Information given:

*-*-*

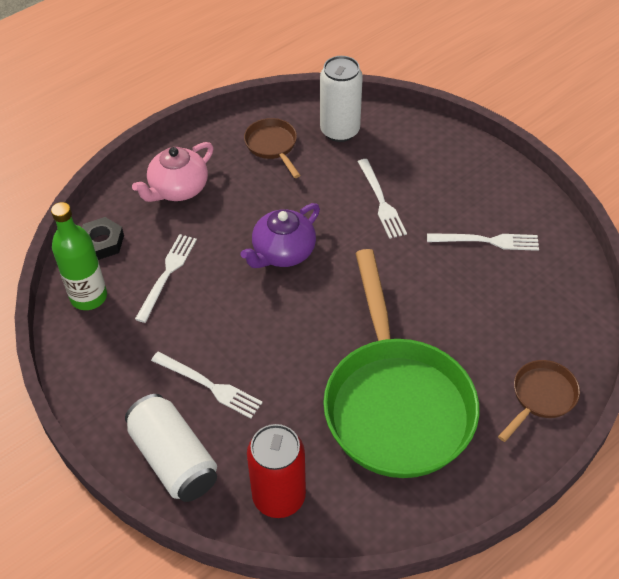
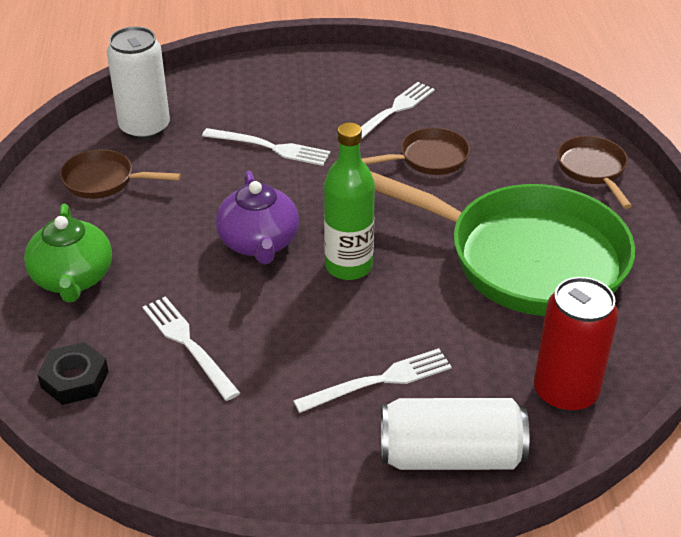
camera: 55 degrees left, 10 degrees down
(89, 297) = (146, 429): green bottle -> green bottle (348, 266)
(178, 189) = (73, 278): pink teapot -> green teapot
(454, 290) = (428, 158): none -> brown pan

*-*-*

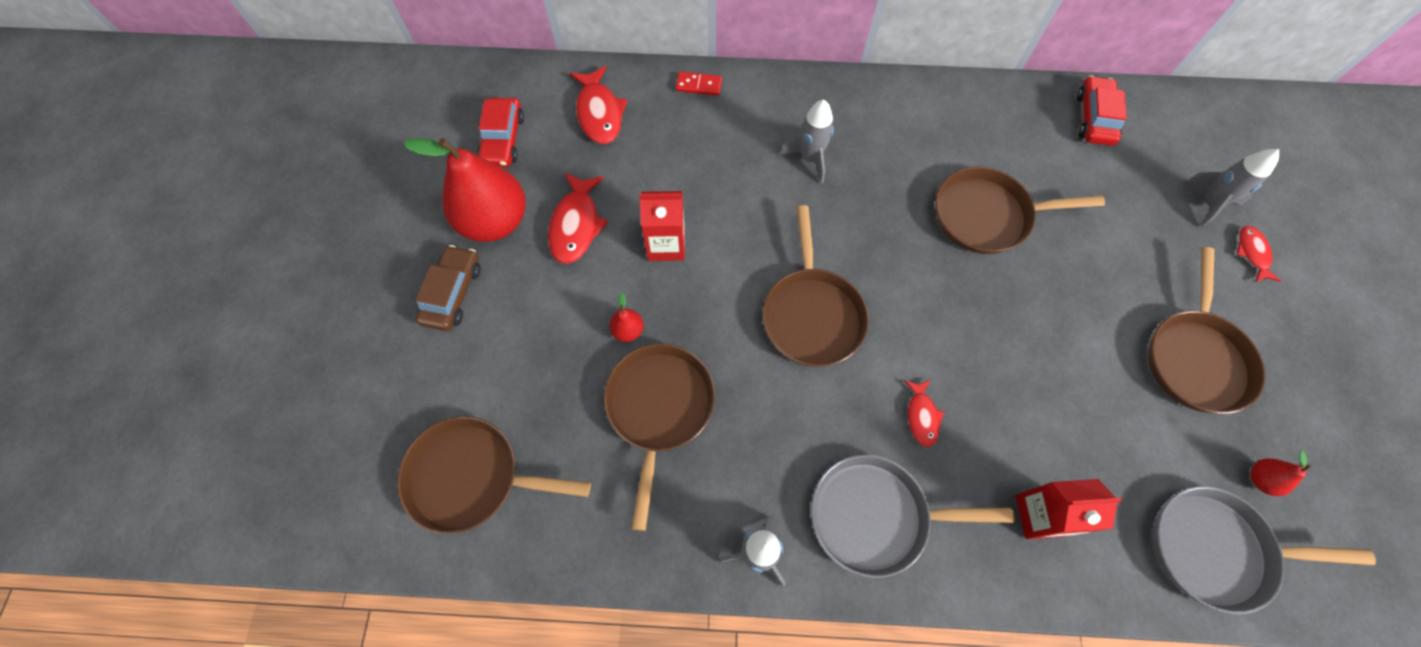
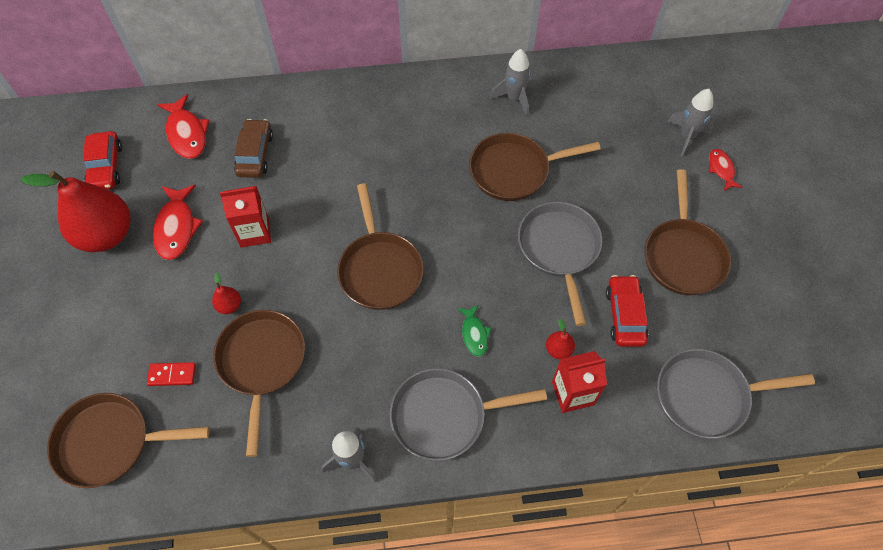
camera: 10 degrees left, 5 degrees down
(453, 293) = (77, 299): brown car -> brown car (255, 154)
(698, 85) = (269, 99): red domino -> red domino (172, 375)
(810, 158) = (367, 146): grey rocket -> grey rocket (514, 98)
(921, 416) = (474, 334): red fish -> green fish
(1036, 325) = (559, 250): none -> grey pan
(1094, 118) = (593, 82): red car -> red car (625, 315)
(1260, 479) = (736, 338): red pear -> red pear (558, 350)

*-*-*

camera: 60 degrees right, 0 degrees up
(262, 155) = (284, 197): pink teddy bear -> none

*-*-*

Problem to work on: All lines above from the one holding "(698, 85) = (269, 99): red" to the one holding "(1260, 479) = (736, 338): red", inclusive, are to be copied exactly; no other line is wanted.

Result:
(698, 85) = (269, 99): red domino -> red domino (172, 375)
(810, 158) = (367, 146): grey rocket -> grey rocket (514, 98)
(921, 416) = (474, 334): red fish -> green fish
(1036, 325) = (559, 250): none -> grey pan
(1094, 118) = (593, 82): red car -> red car (625, 315)
(1260, 479) = (736, 338): red pear -> red pear (558, 350)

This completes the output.